* _Task item_: Please figure out how many lines in the material contain "purple", and give only that number.

* _Data_:

+--

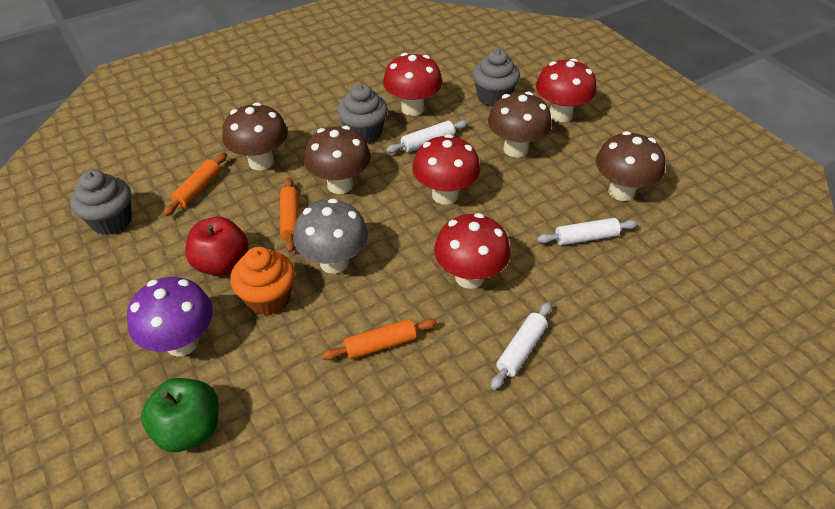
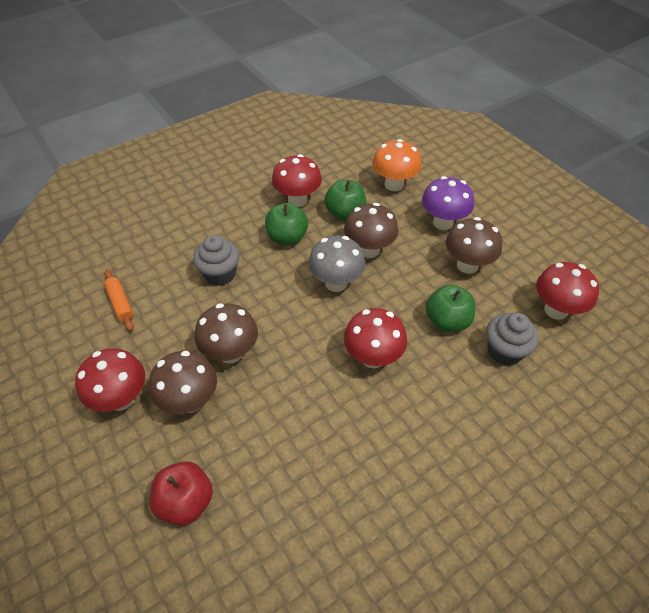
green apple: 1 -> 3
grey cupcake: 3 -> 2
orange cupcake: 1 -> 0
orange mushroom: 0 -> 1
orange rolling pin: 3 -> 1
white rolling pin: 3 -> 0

+--

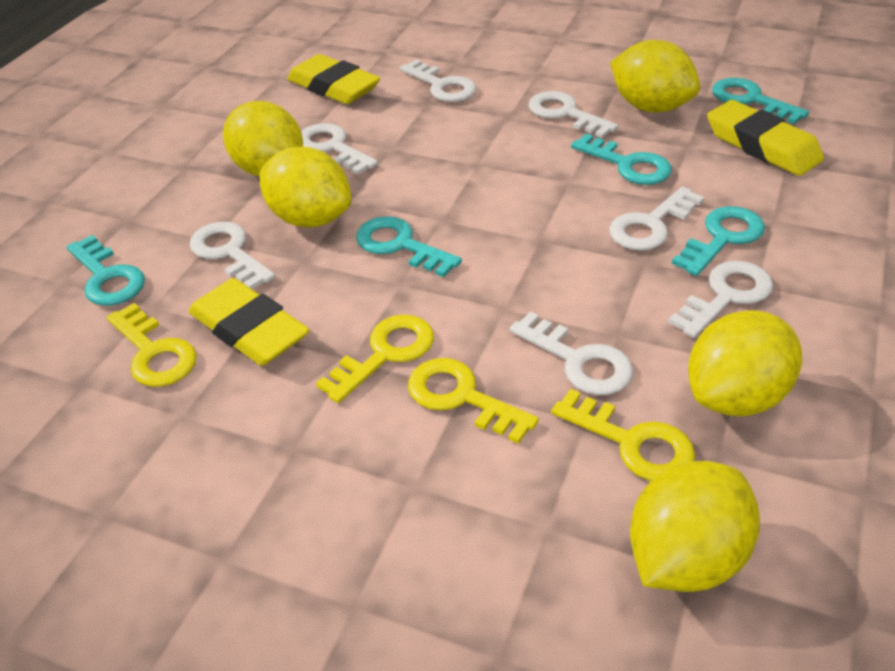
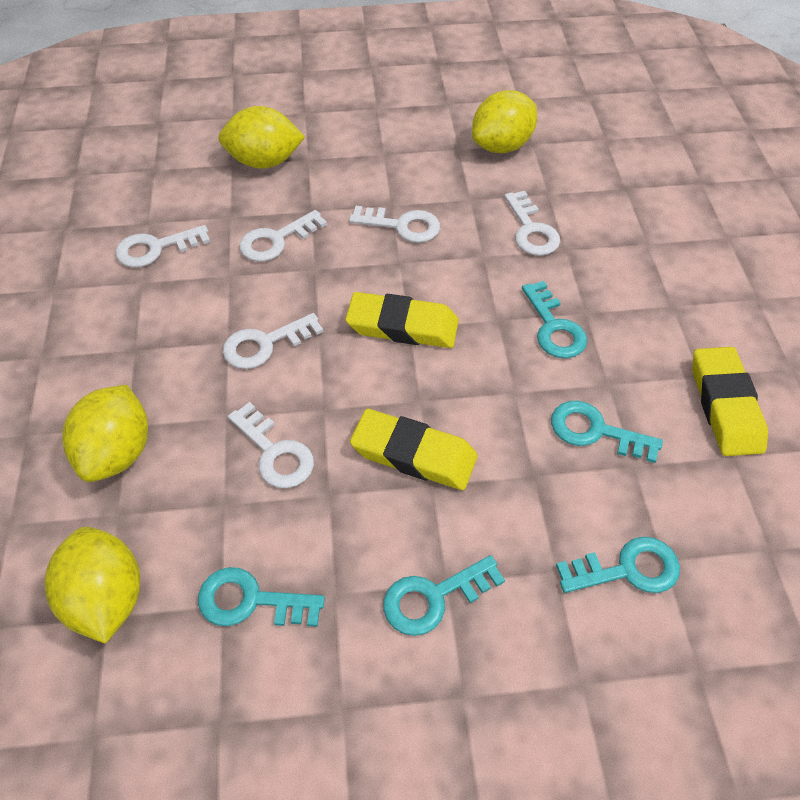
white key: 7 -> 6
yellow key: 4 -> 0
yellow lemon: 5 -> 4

+--

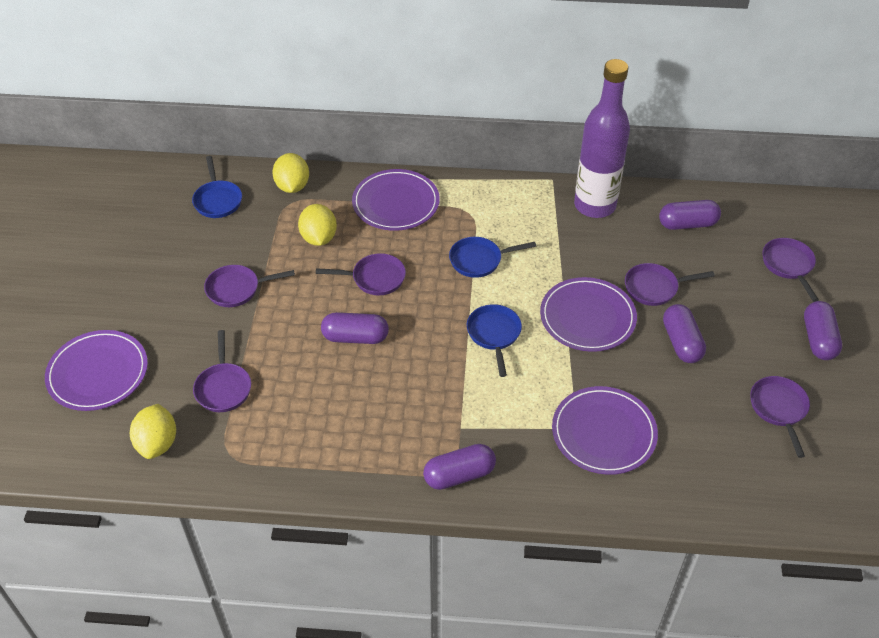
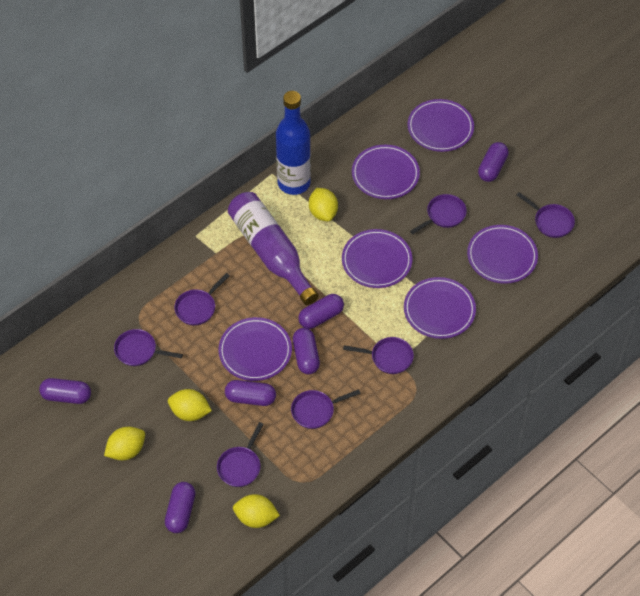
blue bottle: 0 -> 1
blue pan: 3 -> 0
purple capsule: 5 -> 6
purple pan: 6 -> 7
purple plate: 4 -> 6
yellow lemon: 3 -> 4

+--

* _Reply to the exercise_: 3